Material to process START

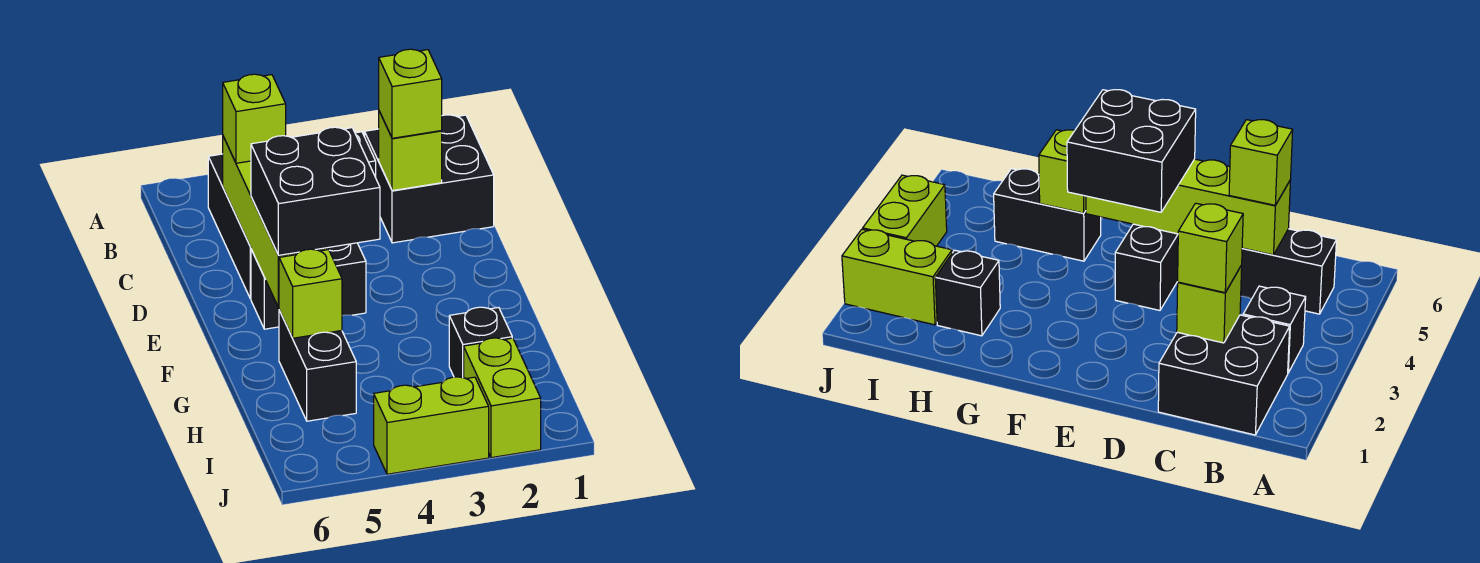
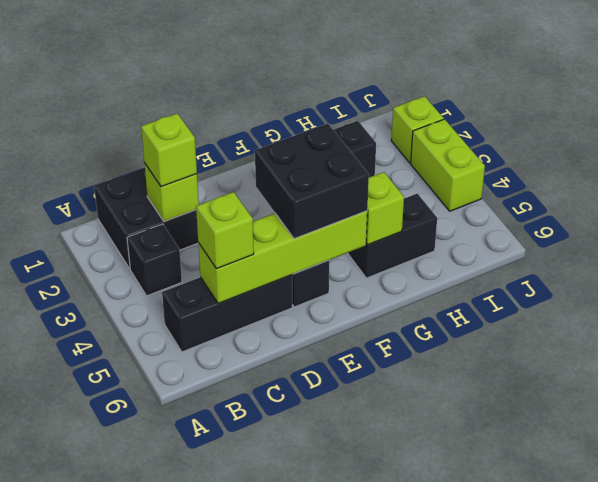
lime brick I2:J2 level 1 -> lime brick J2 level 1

Material to process END
Material to process START

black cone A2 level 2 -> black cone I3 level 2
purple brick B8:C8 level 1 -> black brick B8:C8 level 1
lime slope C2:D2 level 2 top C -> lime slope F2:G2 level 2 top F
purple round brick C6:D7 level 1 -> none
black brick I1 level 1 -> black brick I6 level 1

Material to process END

● Task item
With the line that has "black cone A2" as the first and the line that has "black brick I1" as the last, repeat exactly that run of lines above and no more.

● Response below
black cone A2 level 2 -> black cone I3 level 2
purple brick B8:C8 level 1 -> black brick B8:C8 level 1
lime slope C2:D2 level 2 top C -> lime slope F2:G2 level 2 top F
purple round brick C6:D7 level 1 -> none
black brick I1 level 1 -> black brick I6 level 1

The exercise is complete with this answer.